● PROBLEM STATEMENT
Comb the records below for the string "turned" and copy each line where it turns up.

>>>

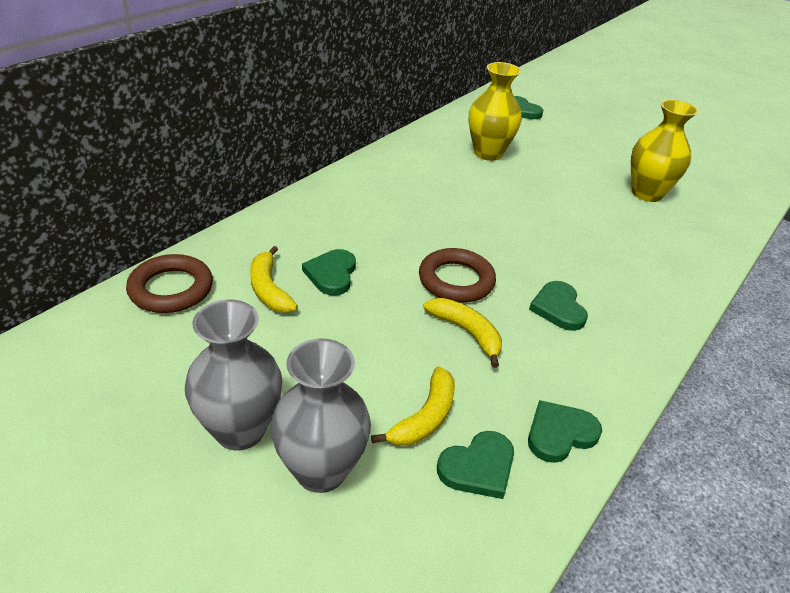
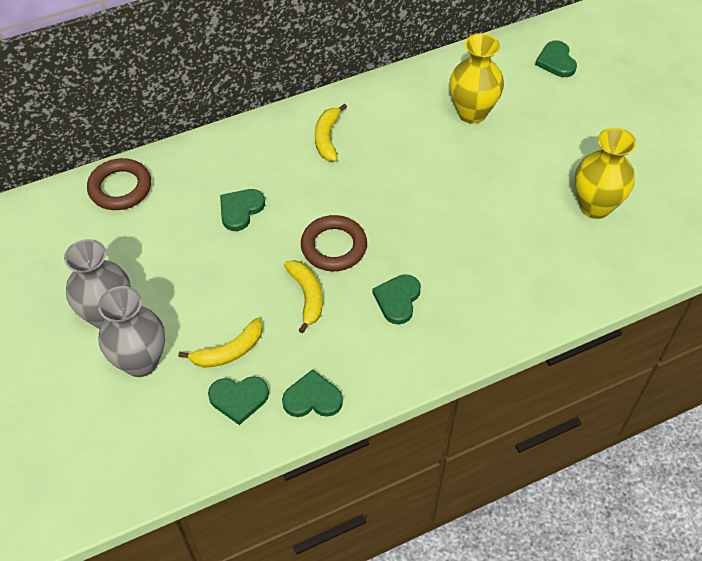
camera: 30 degrees right, 15 degrees up
(269, 289) = (187, 209): yellow banana -> yellow banana (327, 138)

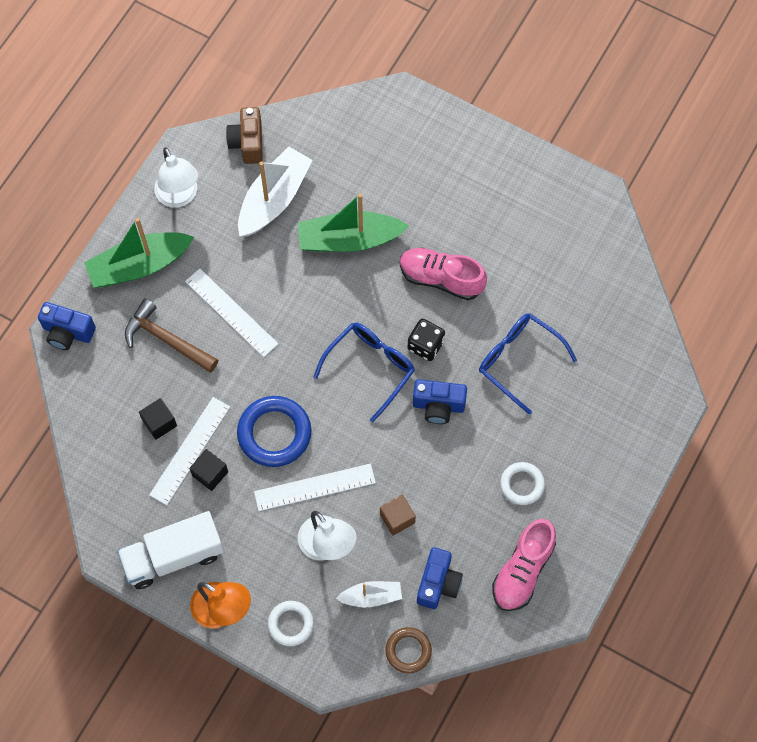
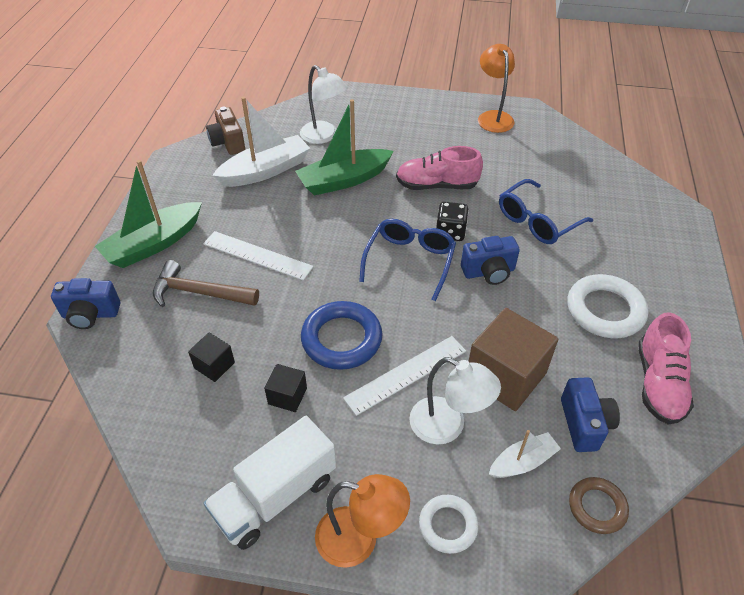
camera: 20 degrees left, 20 degrees down
(179, 197) = (178, 188): white lamp -> white lamp (324, 136)
(190, 450) = (257, 381): white ruler -> none
(274, 199) = (265, 171): white boat -> white boat turned 45 degrees clockwise
(397, 518) = (505, 376): brown cube -> brown cube, size x2.01
(518, 360) = (537, 221): blue glasses -> blue glasses turned 60 degrees counterclockwise
(522, 484) = (605, 310): white ring -> white ring, size x1.68
(553, 194) = (493, 117): none -> orange lamp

<<<

● RESPONSE TO THIS EXERCISE
(274, 199) = (265, 171): white boat -> white boat turned 45 degrees clockwise
(518, 360) = (537, 221): blue glasses -> blue glasses turned 60 degrees counterclockwise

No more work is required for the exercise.